YOUR ASSIGNMENT: Before repeating the entries below, strip out every picture and keep all else as it is.
****
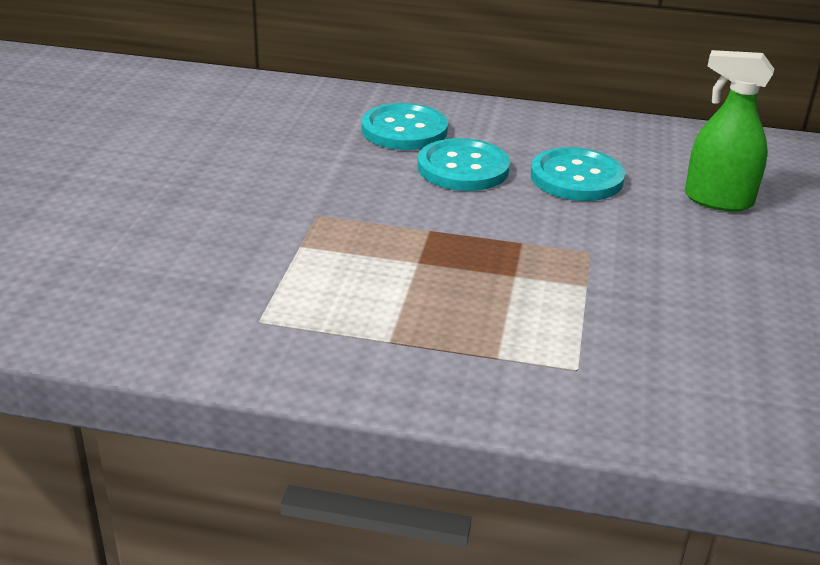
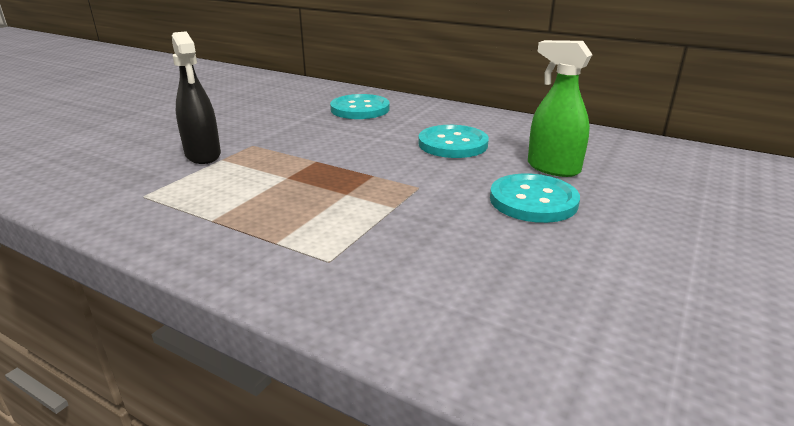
camera: 20 degrees right, 5 degrees down
(267, 243) = (203, 155): none -> black spray bottle
(463, 168) = (377, 131): turquoise button -> turquoise button (533, 201)

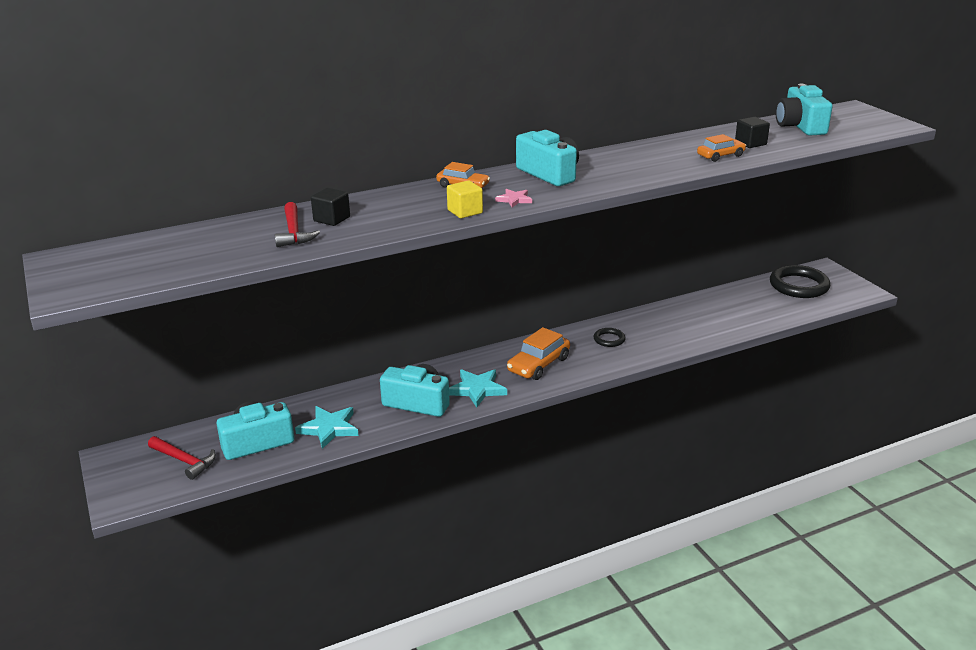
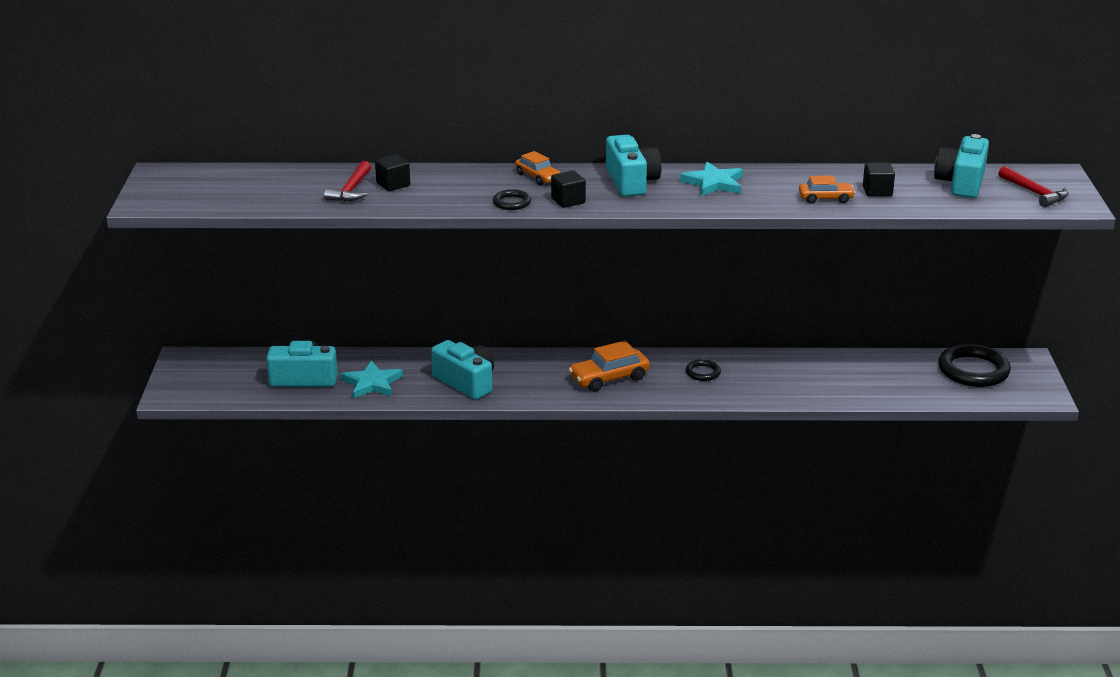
camera: 25 degrees right, 0 degrees up
(184, 461) = (237, 377): red hammer -> red hammer (1035, 193)
(465, 211) = (512, 202): yellow cube -> black ring
(477, 389) = (530, 385): turquoise star -> turquoise star (713, 183)
(514, 200) = (568, 201): pink star -> black cube

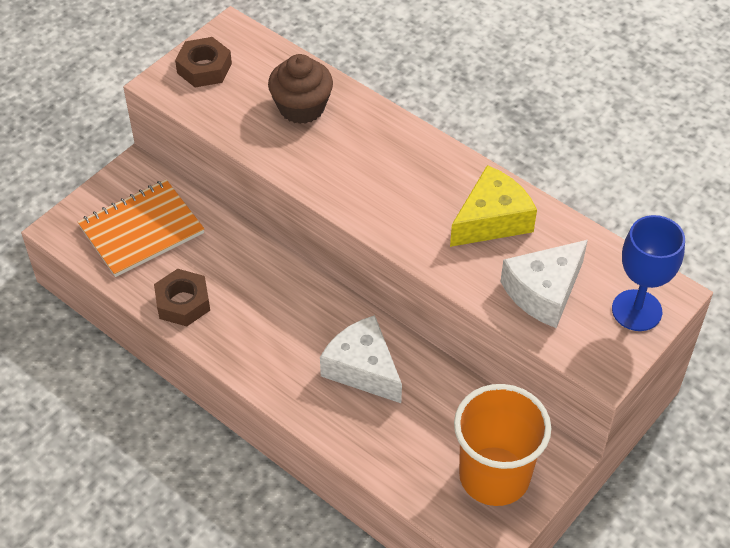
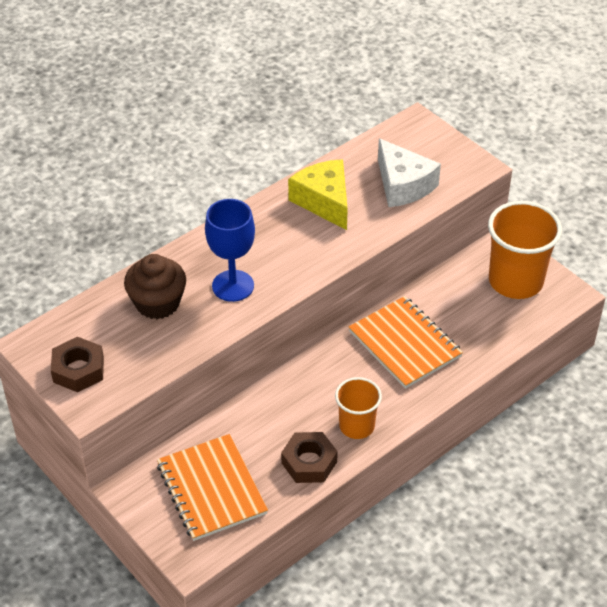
camera: 80 degrees left, 5 degrees down
(236, 337) = (356, 426): none -> orange cup
(363, 369) = (404, 344): white cheese -> orange notebook
(636, 310) = (429, 141): blue goblet -> blue goblet (233, 286)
****
EXERCISE RESULT:
camera: 20 degrees right, 5 degrees down
(267, 243) = (203, 155): none -> black spray bottle
(463, 168) = (377, 131): turquoise button -> turquoise button (533, 201)

camera: 25 degrees right, 0 degrees up
(184, 461) = (237, 377): red hammer -> red hammer (1035, 193)
(465, 211) = (512, 202): yellow cube -> black ring
(477, 389) = (530, 385): turquoise star -> turquoise star (713, 183)
(514, 200) = (568, 201): pink star -> black cube

camera: 80 degrees left, 5 degrees down
(236, 337) = (356, 426): none -> orange cup
(363, 369) = (404, 344): white cheese -> orange notebook
(636, 310) = (429, 141): blue goblet -> blue goblet (233, 286)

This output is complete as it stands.